# Your instructions
Read through the material below and copy each line in which the word "none" occurs.
Top of Records for the task
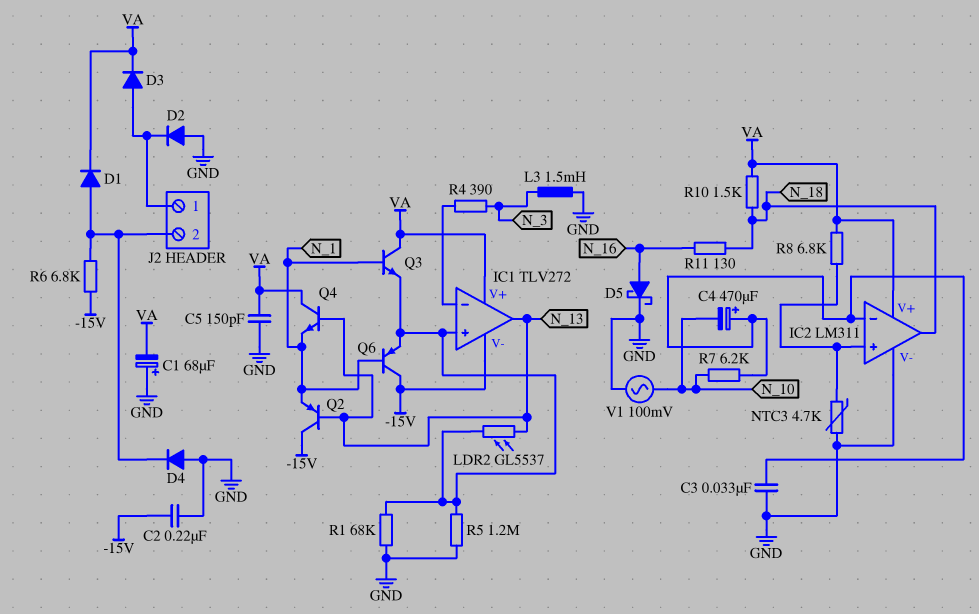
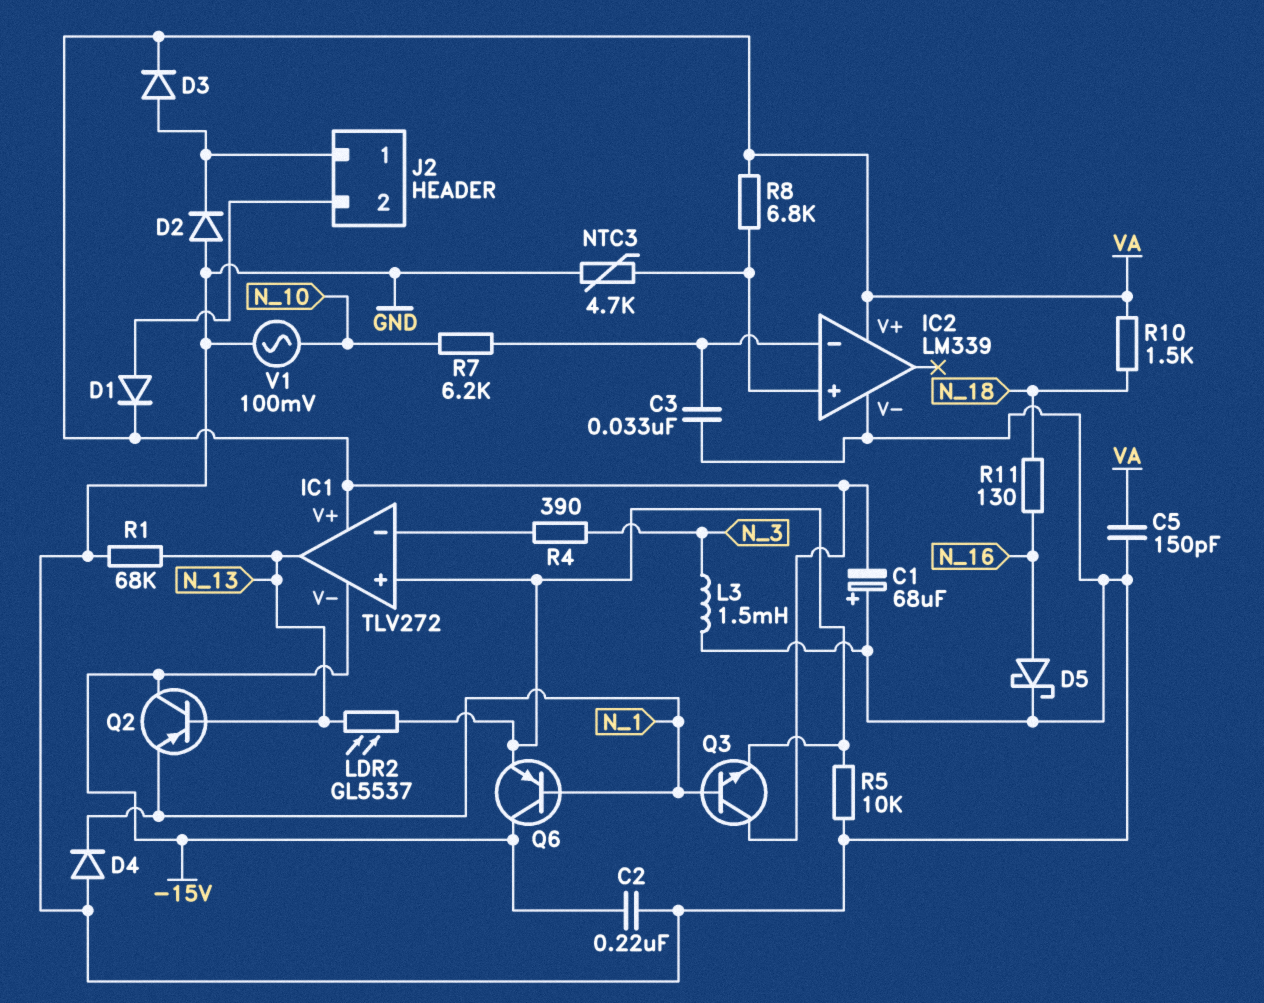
C4: 470uF (plus IC2/in-, minus N_10) -> none
D4: diode (A GND, K J2/2) -> diode (A GND, K N_1)
IC2: LM311 -> LM339
IC2 pin out: N_18 -> none
Q4: NPN (B N_13, C VA, E N_1) -> none
R1: 68k (GND, IC1/in+) -> 68k (GND, N_13)
R5: 1.2M (GND, IC1/in+) -> 10k (GND, IC1/in+)
R6: 6.8k (-15V, J2/2) -> none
Bottom of Records for the task
# Result of the exercise
C4: 470uF (plus IC2/in-, minus N_10) -> none
IC2 pin out: N_18 -> none
Q4: NPN (B N_13, C VA, E N_1) -> none
R6: 6.8k (-15V, J2/2) -> none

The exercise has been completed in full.